Object matching data >>
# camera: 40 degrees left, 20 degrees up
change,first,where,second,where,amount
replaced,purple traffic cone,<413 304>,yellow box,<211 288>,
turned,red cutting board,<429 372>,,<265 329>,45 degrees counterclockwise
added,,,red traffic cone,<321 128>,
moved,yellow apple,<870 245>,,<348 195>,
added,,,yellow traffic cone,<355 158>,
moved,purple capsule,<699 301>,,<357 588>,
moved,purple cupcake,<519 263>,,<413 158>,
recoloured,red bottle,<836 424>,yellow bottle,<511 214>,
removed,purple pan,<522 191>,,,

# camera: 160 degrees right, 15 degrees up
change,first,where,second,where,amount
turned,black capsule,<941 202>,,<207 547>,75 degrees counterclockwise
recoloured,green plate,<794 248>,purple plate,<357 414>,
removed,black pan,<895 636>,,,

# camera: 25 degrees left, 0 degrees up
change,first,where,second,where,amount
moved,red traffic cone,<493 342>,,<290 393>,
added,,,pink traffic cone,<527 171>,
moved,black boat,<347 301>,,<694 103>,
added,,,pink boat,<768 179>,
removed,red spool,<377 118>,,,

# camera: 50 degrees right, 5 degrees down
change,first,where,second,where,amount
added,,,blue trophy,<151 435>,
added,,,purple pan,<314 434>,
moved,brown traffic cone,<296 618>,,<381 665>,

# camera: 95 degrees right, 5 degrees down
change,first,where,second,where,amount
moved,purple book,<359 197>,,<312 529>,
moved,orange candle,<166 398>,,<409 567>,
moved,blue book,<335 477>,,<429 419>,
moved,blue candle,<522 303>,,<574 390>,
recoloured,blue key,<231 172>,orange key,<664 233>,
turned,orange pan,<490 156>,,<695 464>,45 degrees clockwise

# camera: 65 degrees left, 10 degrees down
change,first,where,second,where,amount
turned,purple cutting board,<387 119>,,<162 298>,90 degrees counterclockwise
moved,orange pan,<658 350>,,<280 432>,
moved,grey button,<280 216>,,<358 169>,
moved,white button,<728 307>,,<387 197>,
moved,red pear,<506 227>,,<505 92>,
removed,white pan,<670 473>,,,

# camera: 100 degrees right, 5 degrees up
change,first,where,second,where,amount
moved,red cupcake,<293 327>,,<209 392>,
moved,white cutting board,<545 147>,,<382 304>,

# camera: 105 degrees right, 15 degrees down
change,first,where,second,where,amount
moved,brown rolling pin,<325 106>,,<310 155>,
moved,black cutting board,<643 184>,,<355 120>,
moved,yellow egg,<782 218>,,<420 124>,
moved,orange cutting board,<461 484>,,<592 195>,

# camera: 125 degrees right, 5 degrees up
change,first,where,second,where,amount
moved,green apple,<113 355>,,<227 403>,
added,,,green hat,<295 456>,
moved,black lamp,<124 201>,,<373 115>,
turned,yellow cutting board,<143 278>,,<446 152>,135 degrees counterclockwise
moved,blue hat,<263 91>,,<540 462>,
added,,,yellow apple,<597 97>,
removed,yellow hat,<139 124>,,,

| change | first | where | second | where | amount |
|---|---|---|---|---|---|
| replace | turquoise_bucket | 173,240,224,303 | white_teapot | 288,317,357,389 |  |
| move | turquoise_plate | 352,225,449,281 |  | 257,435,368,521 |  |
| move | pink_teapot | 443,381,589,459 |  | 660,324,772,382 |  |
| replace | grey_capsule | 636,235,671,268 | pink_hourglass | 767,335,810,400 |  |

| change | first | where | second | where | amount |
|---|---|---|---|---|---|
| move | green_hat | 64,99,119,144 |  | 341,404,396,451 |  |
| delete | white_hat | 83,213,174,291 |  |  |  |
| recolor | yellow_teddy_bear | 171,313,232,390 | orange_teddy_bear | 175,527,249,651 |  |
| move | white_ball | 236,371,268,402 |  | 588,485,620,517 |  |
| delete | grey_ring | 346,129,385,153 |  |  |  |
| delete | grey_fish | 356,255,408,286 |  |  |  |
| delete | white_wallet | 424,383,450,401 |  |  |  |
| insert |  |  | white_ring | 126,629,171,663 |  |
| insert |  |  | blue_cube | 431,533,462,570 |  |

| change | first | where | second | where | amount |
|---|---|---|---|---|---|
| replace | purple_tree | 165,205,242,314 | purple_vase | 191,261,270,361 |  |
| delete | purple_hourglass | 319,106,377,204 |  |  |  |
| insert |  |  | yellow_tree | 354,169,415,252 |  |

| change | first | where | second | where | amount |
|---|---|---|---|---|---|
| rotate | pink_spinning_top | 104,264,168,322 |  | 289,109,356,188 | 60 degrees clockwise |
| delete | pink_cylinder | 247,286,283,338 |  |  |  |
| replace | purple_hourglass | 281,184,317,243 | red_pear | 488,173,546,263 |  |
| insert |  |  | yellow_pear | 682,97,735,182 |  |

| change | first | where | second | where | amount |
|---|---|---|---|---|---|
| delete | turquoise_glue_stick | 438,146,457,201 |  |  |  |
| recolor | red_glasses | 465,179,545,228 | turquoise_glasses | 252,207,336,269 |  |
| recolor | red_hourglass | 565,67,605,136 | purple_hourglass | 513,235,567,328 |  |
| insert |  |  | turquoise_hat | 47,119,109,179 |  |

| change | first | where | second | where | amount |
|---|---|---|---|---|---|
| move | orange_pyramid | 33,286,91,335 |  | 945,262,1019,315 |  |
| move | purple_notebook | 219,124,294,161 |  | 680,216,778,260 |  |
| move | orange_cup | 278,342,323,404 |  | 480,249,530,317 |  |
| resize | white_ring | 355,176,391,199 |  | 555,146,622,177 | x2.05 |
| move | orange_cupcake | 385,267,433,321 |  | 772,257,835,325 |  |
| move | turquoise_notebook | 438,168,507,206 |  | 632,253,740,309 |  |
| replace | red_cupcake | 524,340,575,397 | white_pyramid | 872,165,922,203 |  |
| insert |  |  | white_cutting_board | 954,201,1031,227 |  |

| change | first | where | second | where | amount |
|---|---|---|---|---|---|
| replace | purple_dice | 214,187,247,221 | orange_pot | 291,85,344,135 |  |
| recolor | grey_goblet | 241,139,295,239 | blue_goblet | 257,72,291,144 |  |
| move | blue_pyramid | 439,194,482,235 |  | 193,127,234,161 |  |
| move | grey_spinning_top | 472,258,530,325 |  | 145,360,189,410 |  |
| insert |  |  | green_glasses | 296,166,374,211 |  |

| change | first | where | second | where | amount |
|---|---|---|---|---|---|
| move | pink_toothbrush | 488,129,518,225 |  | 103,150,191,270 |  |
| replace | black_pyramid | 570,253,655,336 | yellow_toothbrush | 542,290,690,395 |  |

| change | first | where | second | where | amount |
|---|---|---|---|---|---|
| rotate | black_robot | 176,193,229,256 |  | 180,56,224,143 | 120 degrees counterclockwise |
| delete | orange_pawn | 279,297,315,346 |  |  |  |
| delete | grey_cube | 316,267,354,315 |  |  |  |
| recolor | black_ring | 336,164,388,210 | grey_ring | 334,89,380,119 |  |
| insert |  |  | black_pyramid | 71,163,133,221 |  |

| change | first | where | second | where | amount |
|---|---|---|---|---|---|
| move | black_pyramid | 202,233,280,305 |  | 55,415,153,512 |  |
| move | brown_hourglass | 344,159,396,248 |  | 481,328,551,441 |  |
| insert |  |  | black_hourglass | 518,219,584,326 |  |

ACTIVITY >> Nothing should be altered. Set down all the data again.

WORKED SOLUTION >>
# camera: 40 degrees left, 20 degrees up
change,first,where,second,where,amount
replaced,purple traffic cone,<413 304>,yellow box,<211 288>,
turned,red cutting board,<429 372>,,<265 329>,45 degrees counterclockwise
added,,,red traffic cone,<321 128>,
moved,yellow apple,<870 245>,,<348 195>,
added,,,yellow traffic cone,<355 158>,
moved,purple capsule,<699 301>,,<357 588>,
moved,purple cupcake,<519 263>,,<413 158>,
recoloured,red bottle,<836 424>,yellow bottle,<511 214>,
removed,purple pan,<522 191>,,,

# camera: 160 degrees right, 15 degrees up
change,first,where,second,where,amount
turned,black capsule,<941 202>,,<207 547>,75 degrees counterclockwise
recoloured,green plate,<794 248>,purple plate,<357 414>,
removed,black pan,<895 636>,,,

# camera: 25 degrees left, 0 degrees up
change,first,where,second,where,amount
moved,red traffic cone,<493 342>,,<290 393>,
added,,,pink traffic cone,<527 171>,
moved,black boat,<347 301>,,<694 103>,
added,,,pink boat,<768 179>,
removed,red spool,<377 118>,,,

# camera: 50 degrees right, 5 degrees down
change,first,where,second,where,amount
added,,,blue trophy,<151 435>,
added,,,purple pan,<314 434>,
moved,brown traffic cone,<296 618>,,<381 665>,

# camera: 95 degrees right, 5 degrees down
change,first,where,second,where,amount
moved,purple book,<359 197>,,<312 529>,
moved,orange candle,<166 398>,,<409 567>,
moved,blue book,<335 477>,,<429 419>,
moved,blue candle,<522 303>,,<574 390>,
recoloured,blue key,<231 172>,orange key,<664 233>,
turned,orange pan,<490 156>,,<695 464>,45 degrees clockwise

# camera: 65 degrees left, 10 degrees down
change,first,where,second,where,amount
turned,purple cutting board,<387 119>,,<162 298>,90 degrees counterclockwise
moved,orange pan,<658 350>,,<280 432>,
moved,grey button,<280 216>,,<358 169>,
moved,white button,<728 307>,,<387 197>,
moved,red pear,<506 227>,,<505 92>,
removed,white pan,<670 473>,,,

# camera: 100 degrees right, 5 degrees up
change,first,where,second,where,amount
moved,red cupcake,<293 327>,,<209 392>,
moved,white cutting board,<545 147>,,<382 304>,

# camera: 105 degrees right, 15 degrees down
change,first,where,second,where,amount
moved,brown rolling pin,<325 106>,,<310 155>,
moved,black cutting board,<643 184>,,<355 120>,
moved,yellow egg,<782 218>,,<420 124>,
moved,orange cutting board,<461 484>,,<592 195>,

# camera: 125 degrees right, 5 degrees up
change,first,where,second,where,amount
moved,green apple,<113 355>,,<227 403>,
added,,,green hat,<295 456>,
moved,black lamp,<124 201>,,<373 115>,
turned,yellow cutting board,<143 278>,,<446 152>,135 degrees counterclockwise
moved,blue hat,<263 91>,,<540 462>,
added,,,yellow apple,<597 97>,
removed,yellow hat,<139 124>,,,

| change | first | where | second | where | amount |
|---|---|---|---|---|---|
| replace | turquoise_bucket | 173,240,224,303 | white_teapot | 288,317,357,389 |  |
| move | turquoise_plate | 352,225,449,281 |  | 257,435,368,521 |  |
| move | pink_teapot | 443,381,589,459 |  | 660,324,772,382 |  |
| replace | grey_capsule | 636,235,671,268 | pink_hourglass | 767,335,810,400 |  |

| change | first | where | second | where | amount |
|---|---|---|---|---|---|
| move | green_hat | 64,99,119,144 |  | 341,404,396,451 |  |
| delete | white_hat | 83,213,174,291 |  |  |  |
| recolor | yellow_teddy_bear | 171,313,232,390 | orange_teddy_bear | 175,527,249,651 |  |
| move | white_ball | 236,371,268,402 |  | 588,485,620,517 |  |
| delete | grey_ring | 346,129,385,153 |  |  |  |
| delete | grey_fish | 356,255,408,286 |  |  |  |
| delete | white_wallet | 424,383,450,401 |  |  |  |
| insert |  |  | white_ring | 126,629,171,663 |  |
| insert |  |  | blue_cube | 431,533,462,570 |  |

| change | first | where | second | where | amount |
|---|---|---|---|---|---|
| replace | purple_tree | 165,205,242,314 | purple_vase | 191,261,270,361 |  |
| delete | purple_hourglass | 319,106,377,204 |  |  |  |
| insert |  |  | yellow_tree | 354,169,415,252 |  |

| change | first | where | second | where | amount |
|---|---|---|---|---|---|
| rotate | pink_spinning_top | 104,264,168,322 |  | 289,109,356,188 | 60 degrees clockwise |
| delete | pink_cylinder | 247,286,283,338 |  |  |  |
| replace | purple_hourglass | 281,184,317,243 | red_pear | 488,173,546,263 |  |
| insert |  |  | yellow_pear | 682,97,735,182 |  |

| change | first | where | second | where | amount |
|---|---|---|---|---|---|
| delete | turquoise_glue_stick | 438,146,457,201 |  |  |  |
| recolor | red_glasses | 465,179,545,228 | turquoise_glasses | 252,207,336,269 |  |
| recolor | red_hourglass | 565,67,605,136 | purple_hourglass | 513,235,567,328 |  |
| insert |  |  | turquoise_hat | 47,119,109,179 |  |

| change | first | where | second | where | amount |
|---|---|---|---|---|---|
| move | orange_pyramid | 33,286,91,335 |  | 945,262,1019,315 |  |
| move | purple_notebook | 219,124,294,161 |  | 680,216,778,260 |  |
| move | orange_cup | 278,342,323,404 |  | 480,249,530,317 |  |
| resize | white_ring | 355,176,391,199 |  | 555,146,622,177 | x2.05 |
| move | orange_cupcake | 385,267,433,321 |  | 772,257,835,325 |  |
| move | turquoise_notebook | 438,168,507,206 |  | 632,253,740,309 |  |
| replace | red_cupcake | 524,340,575,397 | white_pyramid | 872,165,922,203 |  |
| insert |  |  | white_cutting_board | 954,201,1031,227 |  |

| change | first | where | second | where | amount |
|---|---|---|---|---|---|
| replace | purple_dice | 214,187,247,221 | orange_pot | 291,85,344,135 |  |
| recolor | grey_goblet | 241,139,295,239 | blue_goblet | 257,72,291,144 |  |
| move | blue_pyramid | 439,194,482,235 |  | 193,127,234,161 |  |
| move | grey_spinning_top | 472,258,530,325 |  | 145,360,189,410 |  |
| insert |  |  | green_glasses | 296,166,374,211 |  |

| change | first | where | second | where | amount |
|---|---|---|---|---|---|
| move | pink_toothbrush | 488,129,518,225 |  | 103,150,191,270 |  |
| replace | black_pyramid | 570,253,655,336 | yellow_toothbrush | 542,290,690,395 |  |

| change | first | where | second | where | amount |
|---|---|---|---|---|---|
| rotate | black_robot | 176,193,229,256 |  | 180,56,224,143 | 120 degrees counterclockwise |
| delete | orange_pawn | 279,297,315,346 |  |  |  |
| delete | grey_cube | 316,267,354,315 |  |  |  |
| recolor | black_ring | 336,164,388,210 | grey_ring | 334,89,380,119 |  |
| insert |  |  | black_pyramid | 71,163,133,221 |  |

| change | first | where | second | where | amount |
|---|---|---|---|---|---|
| move | black_pyramid | 202,233,280,305 |  | 55,415,153,512 |  |
| move | brown_hourglass | 344,159,396,248 |  | 481,328,551,441 |  |
| insert |  |  | black_hourglass | 518,219,584,326 |  |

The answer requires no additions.